### [What is expected]
Every line below that has the string "trophée" needs to be copied.

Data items

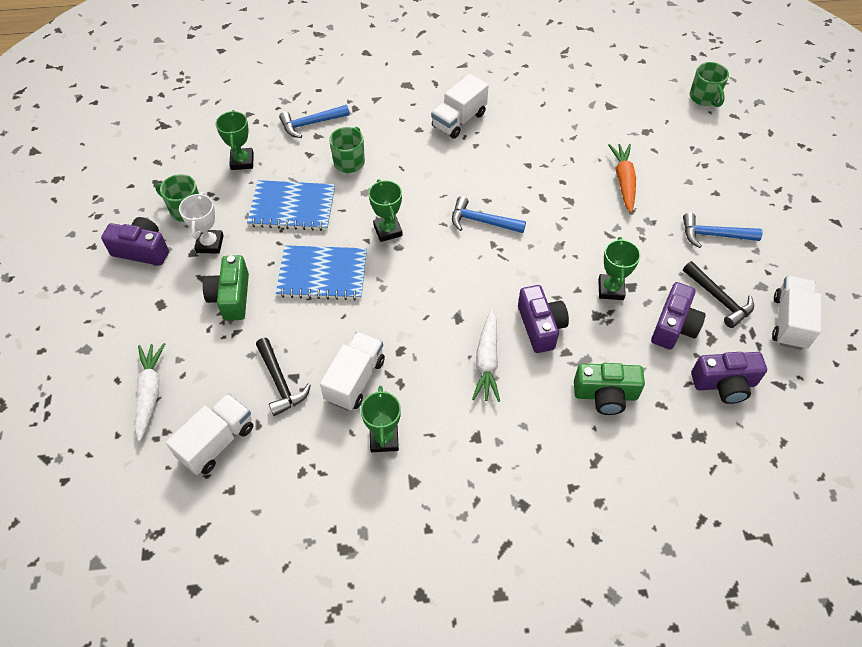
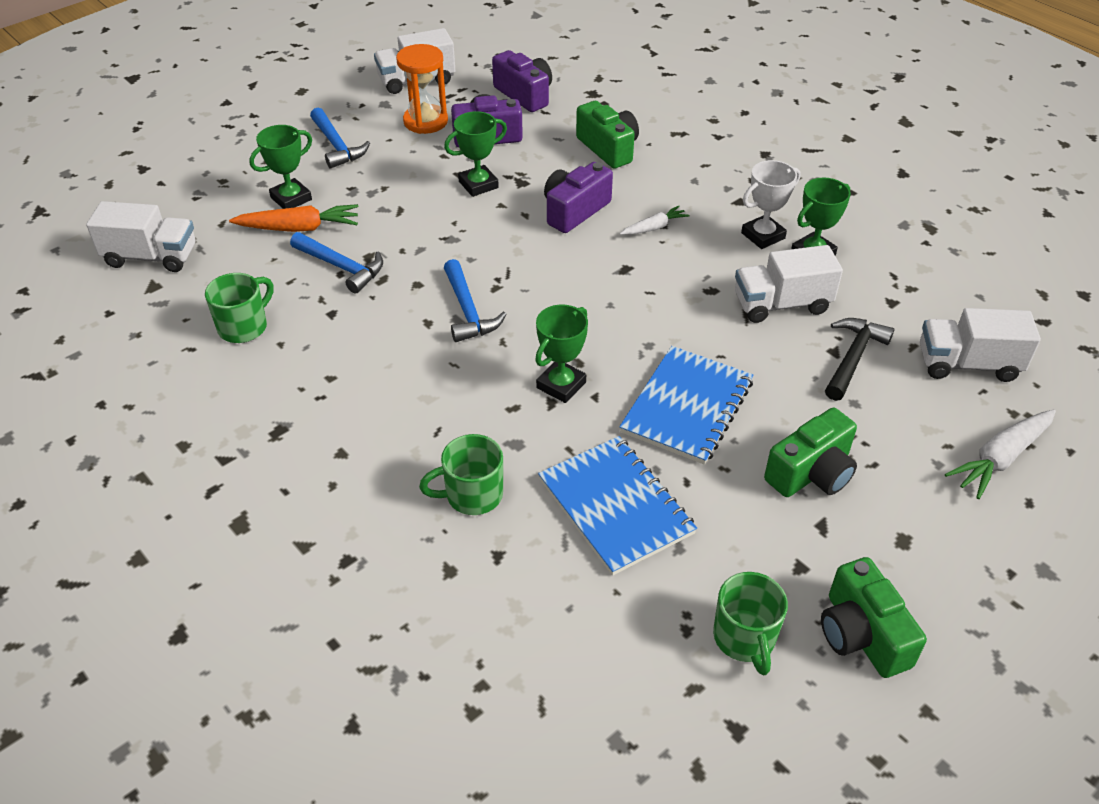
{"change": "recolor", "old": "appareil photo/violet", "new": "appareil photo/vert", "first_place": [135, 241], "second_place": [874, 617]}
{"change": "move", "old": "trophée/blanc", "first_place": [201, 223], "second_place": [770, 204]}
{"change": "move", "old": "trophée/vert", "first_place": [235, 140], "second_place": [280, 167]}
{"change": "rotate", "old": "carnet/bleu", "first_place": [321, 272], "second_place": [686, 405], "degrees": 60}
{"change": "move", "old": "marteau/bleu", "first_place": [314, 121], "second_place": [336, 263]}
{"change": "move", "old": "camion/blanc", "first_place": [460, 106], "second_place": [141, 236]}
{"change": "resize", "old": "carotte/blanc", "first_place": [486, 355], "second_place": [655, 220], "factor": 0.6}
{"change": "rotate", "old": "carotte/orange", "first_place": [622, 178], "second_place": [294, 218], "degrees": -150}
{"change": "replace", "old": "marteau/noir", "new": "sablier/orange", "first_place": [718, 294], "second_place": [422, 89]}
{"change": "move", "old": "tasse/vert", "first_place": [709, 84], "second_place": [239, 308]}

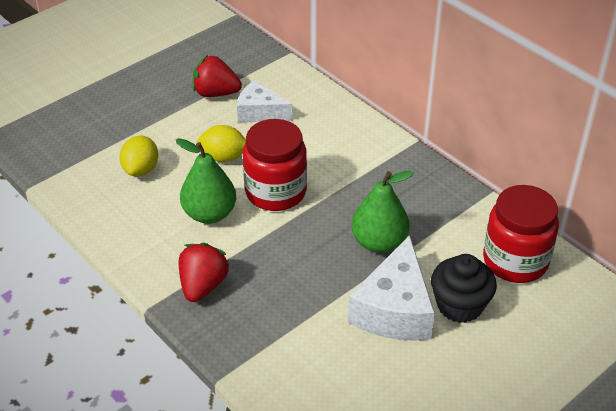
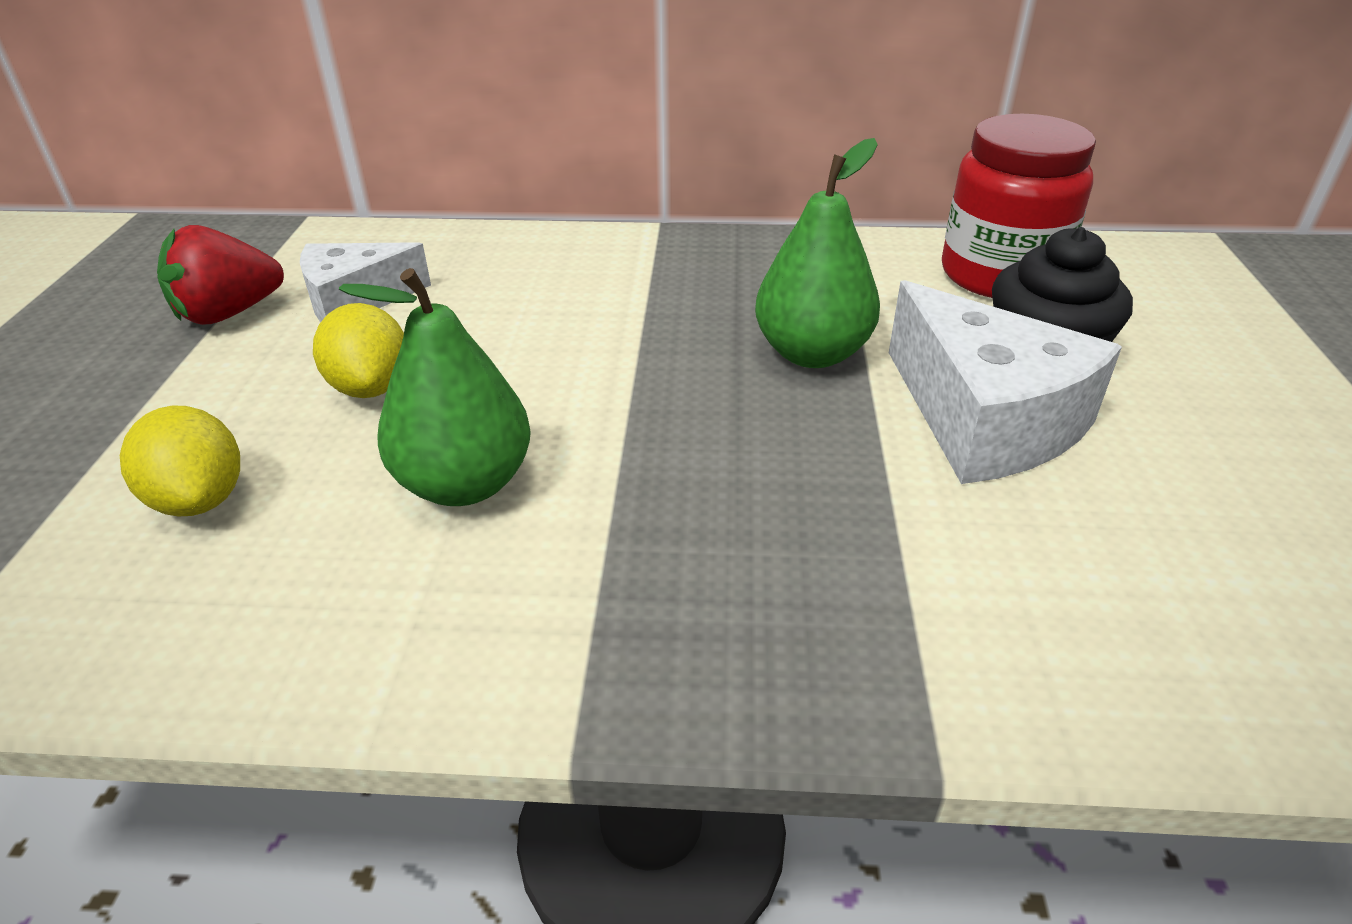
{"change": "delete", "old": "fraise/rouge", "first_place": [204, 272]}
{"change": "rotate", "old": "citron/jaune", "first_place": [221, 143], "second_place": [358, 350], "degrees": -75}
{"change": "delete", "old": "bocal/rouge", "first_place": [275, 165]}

### [Task answer]
{"change": "move", "old": "trophée/blanc", "first_place": [201, 223], "second_place": [770, 204]}
{"change": "move", "old": "trophée/vert", "first_place": [235, 140], "second_place": [280, 167]}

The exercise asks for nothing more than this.